___ Input

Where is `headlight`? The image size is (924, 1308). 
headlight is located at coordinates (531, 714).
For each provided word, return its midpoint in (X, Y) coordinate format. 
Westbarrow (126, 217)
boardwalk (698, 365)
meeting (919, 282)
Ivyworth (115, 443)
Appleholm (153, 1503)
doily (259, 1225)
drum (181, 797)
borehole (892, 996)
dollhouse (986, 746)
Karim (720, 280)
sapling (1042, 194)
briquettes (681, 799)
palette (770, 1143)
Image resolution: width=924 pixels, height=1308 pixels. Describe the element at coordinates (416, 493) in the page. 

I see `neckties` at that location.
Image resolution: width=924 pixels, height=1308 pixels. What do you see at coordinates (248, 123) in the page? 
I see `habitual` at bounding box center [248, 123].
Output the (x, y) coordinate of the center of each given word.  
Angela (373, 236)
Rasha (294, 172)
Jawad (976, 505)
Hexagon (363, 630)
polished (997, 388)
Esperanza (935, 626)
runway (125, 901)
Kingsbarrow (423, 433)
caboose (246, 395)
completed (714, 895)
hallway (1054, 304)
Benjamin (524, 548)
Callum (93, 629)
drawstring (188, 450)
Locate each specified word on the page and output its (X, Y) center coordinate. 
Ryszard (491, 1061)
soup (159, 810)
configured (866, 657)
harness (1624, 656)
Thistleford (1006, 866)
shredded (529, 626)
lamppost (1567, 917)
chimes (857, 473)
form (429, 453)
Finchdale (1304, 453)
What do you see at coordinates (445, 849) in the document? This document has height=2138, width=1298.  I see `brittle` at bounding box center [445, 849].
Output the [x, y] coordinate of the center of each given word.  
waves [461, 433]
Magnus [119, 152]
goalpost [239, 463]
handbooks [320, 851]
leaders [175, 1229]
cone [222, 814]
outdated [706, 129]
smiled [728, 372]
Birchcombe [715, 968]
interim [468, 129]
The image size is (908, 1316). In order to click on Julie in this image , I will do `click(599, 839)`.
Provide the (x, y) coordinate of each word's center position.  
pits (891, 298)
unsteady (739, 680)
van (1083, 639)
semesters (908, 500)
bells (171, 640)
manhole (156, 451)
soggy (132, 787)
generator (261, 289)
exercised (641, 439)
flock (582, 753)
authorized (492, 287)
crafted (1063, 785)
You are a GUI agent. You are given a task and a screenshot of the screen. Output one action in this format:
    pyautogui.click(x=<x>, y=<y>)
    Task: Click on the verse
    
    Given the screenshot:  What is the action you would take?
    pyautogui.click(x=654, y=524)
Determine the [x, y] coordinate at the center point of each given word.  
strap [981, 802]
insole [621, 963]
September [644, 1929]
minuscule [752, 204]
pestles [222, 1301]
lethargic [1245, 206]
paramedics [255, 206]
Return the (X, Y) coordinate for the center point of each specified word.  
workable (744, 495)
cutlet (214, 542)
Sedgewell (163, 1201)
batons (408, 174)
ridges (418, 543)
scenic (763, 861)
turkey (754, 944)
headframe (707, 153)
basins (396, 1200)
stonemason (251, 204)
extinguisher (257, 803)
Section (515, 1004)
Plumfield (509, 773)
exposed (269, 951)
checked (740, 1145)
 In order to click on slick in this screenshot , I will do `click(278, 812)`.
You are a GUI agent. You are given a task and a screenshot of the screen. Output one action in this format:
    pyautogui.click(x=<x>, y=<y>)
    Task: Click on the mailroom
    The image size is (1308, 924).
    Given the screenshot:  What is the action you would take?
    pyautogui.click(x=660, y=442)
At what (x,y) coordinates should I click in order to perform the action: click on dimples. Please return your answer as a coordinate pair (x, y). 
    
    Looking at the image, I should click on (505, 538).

______

Challenge:
Copy out the records line for line, starting at the first line and ending at the line containing "What do you see at coordinates (445, 849)", with that line included.

Written answer:
Where is `headlight`? The image size is (924, 1308). 
headlight is located at coordinates (531, 714).
For each provided word, return its midpoint in (X, Y) coordinate format. 
Westbarrow (126, 217)
boardwalk (698, 365)
meeting (919, 282)
Ivyworth (115, 443)
Appleholm (153, 1503)
doily (259, 1225)
drum (181, 797)
borehole (892, 996)
dollhouse (986, 746)
Karim (720, 280)
sapling (1042, 194)
briquettes (681, 799)
palette (770, 1143)
Image resolution: width=924 pixels, height=1308 pixels. Describe the element at coordinates (416, 493) in the page. 

I see `neckties` at that location.
Image resolution: width=924 pixels, height=1308 pixels. What do you see at coordinates (248, 123) in the page? 
I see `habitual` at bounding box center [248, 123].
Output the (x, y) coordinate of the center of each given word.  
Angela (373, 236)
Rasha (294, 172)
Jawad (976, 505)
Hexagon (363, 630)
polished (997, 388)
Esperanza (935, 626)
runway (125, 901)
Kingsbarrow (423, 433)
caboose (246, 395)
completed (714, 895)
hallway (1054, 304)
Benjamin (524, 548)
Callum (93, 629)
drawstring (188, 450)
Locate each specified word on the page and output its (X, Y) center coordinate. 
Ryszard (491, 1061)
soup (159, 810)
configured (866, 657)
harness (1624, 656)
Thistleford (1006, 866)
shredded (529, 626)
lamppost (1567, 917)
chimes (857, 473)
form (429, 453)
Finchdale (1304, 453)
What do you see at coordinates (445, 849) in the document? This document has height=2138, width=1298.  I see `brittle` at bounding box center [445, 849].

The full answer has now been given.